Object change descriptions
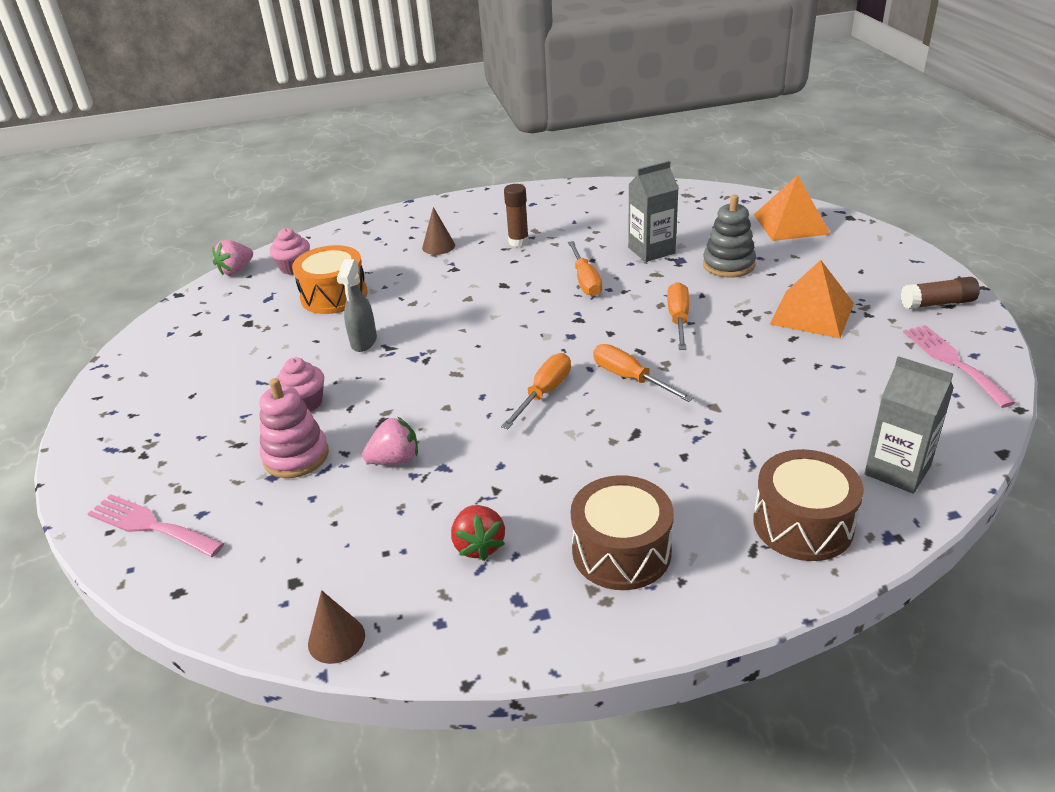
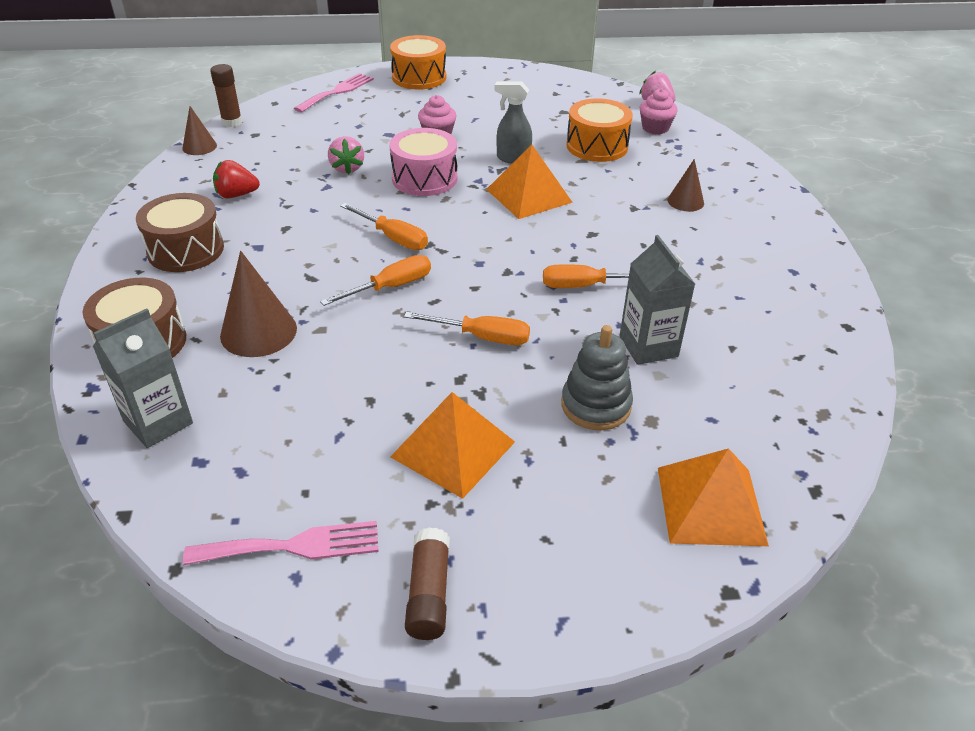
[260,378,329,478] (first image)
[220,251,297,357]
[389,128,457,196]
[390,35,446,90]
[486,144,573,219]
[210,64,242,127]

What you have to do:
Extract the entries in full, exactly as they are, minus the pictures.

Exercise answer:
[260,378,329,478] (first image)
[220,251,297,357]
[389,128,457,196]
[390,35,446,90]
[486,144,573,219]
[210,64,242,127]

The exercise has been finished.